# ENTRIES PROVIDED
= Beginning of Section =

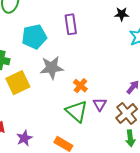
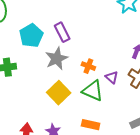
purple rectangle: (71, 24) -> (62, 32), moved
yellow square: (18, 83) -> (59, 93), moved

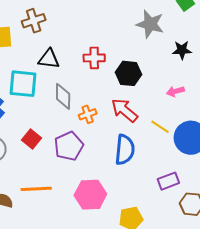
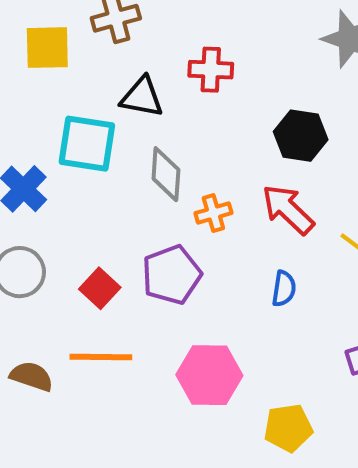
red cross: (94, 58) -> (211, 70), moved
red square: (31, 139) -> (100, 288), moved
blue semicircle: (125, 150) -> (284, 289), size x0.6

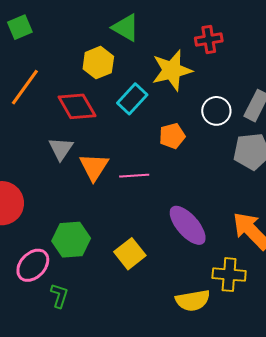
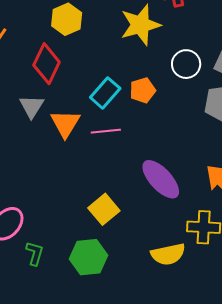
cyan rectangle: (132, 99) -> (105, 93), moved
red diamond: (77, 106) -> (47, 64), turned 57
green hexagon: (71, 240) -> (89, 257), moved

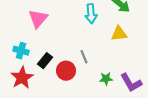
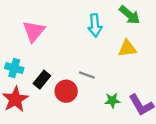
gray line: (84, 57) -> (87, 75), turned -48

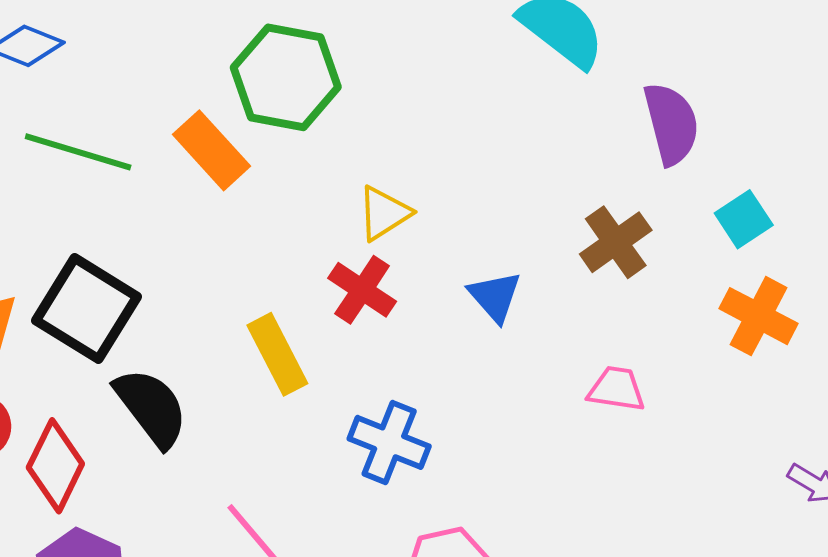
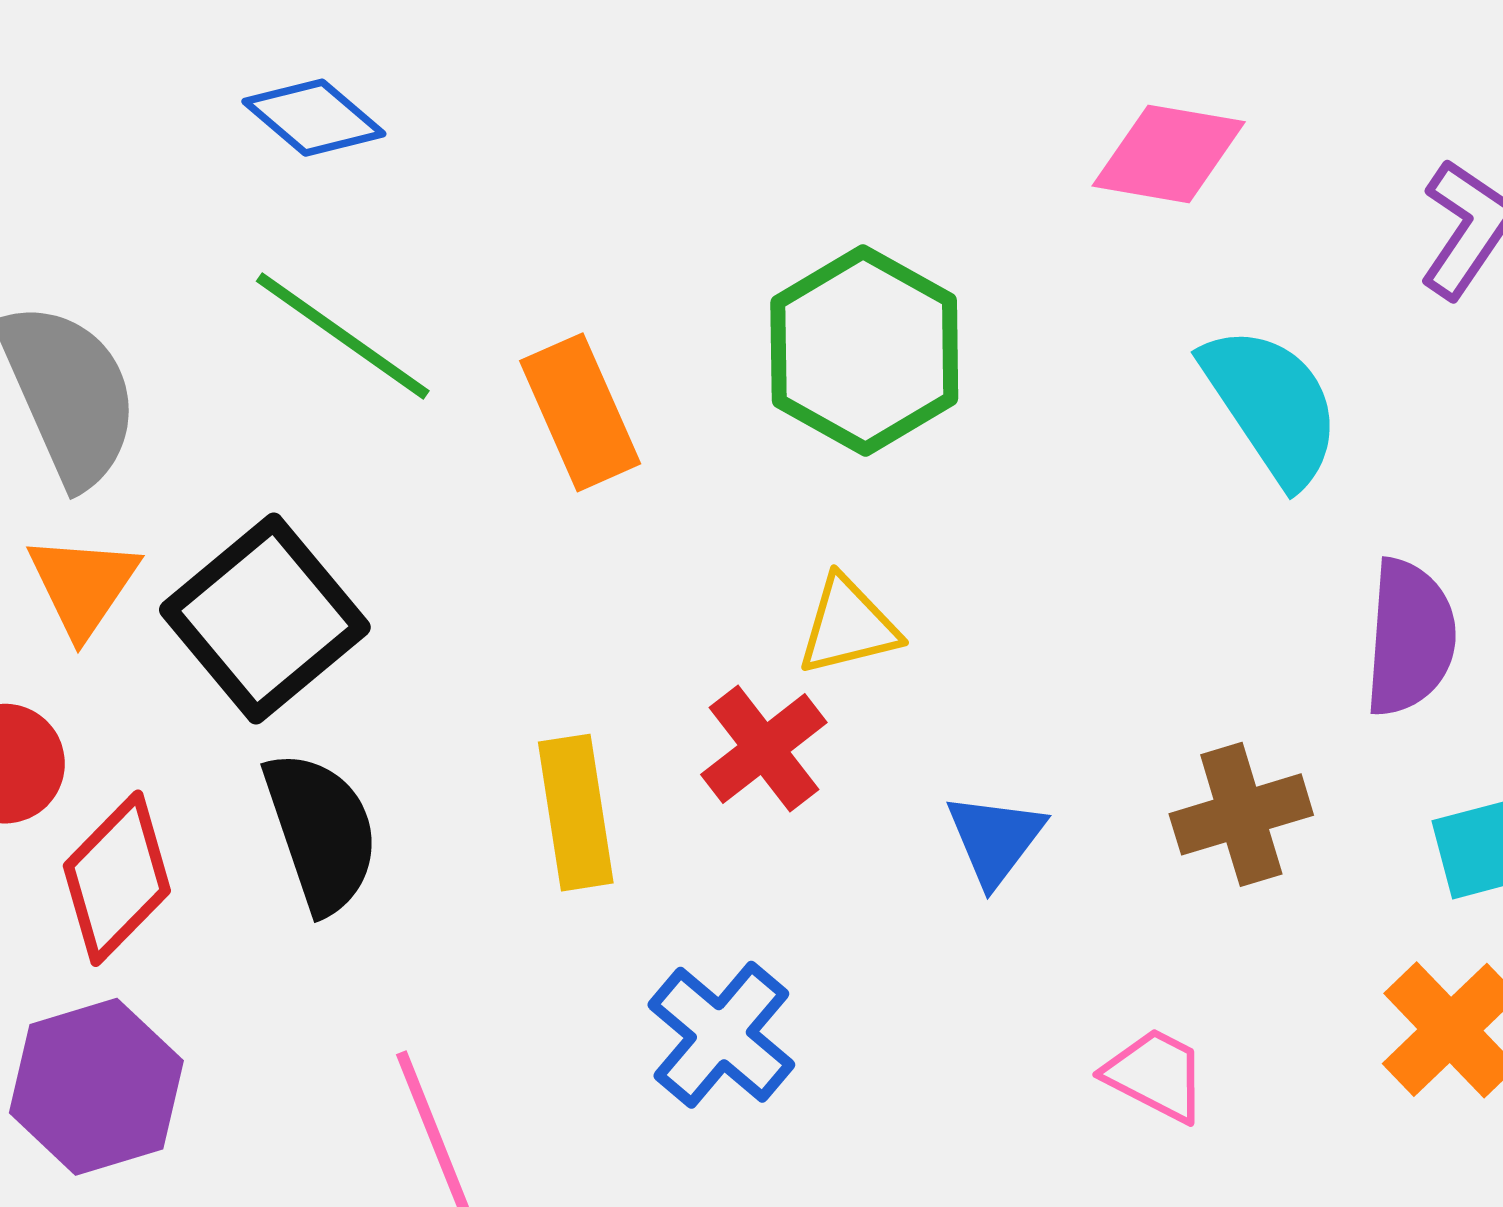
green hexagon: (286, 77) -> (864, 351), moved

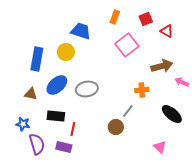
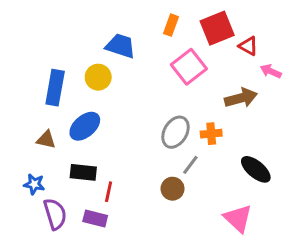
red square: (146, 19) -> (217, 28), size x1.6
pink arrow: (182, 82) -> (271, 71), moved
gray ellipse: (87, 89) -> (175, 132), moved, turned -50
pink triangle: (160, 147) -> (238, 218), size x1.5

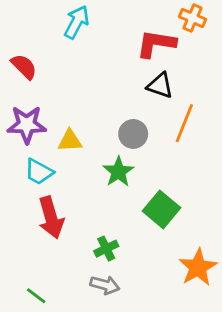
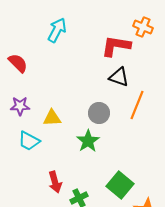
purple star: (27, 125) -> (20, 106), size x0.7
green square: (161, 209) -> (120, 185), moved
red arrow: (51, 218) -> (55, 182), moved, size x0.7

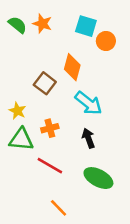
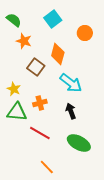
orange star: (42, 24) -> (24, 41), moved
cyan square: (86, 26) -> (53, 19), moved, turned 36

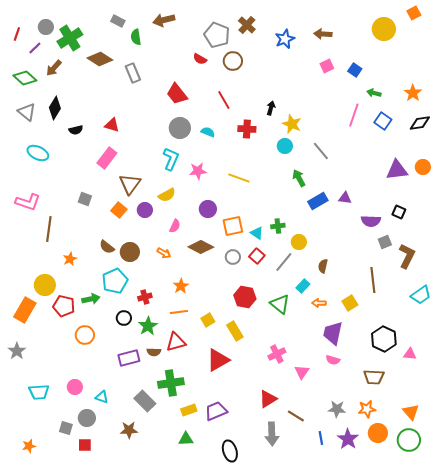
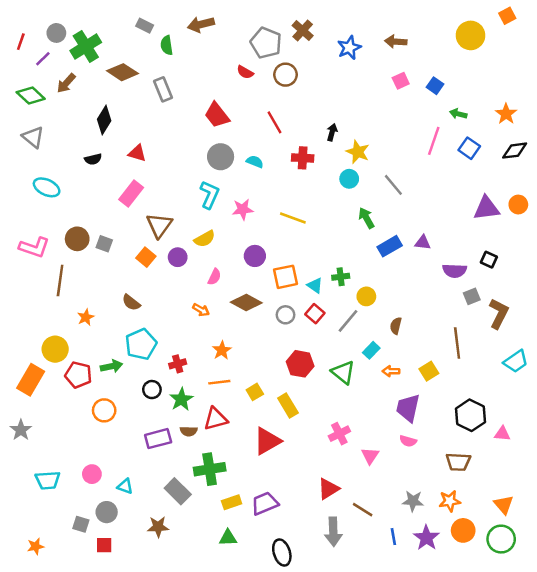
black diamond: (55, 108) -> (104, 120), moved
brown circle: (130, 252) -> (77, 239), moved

= End of Section =

# TASK DIRECTIONS
Find and copy each line of the listing above that holds the word "cyan".

# RESPONSE AREA
cyan rectangle: (132, 99) -> (105, 93), moved
cyan square: (86, 26) -> (53, 19), moved, turned 36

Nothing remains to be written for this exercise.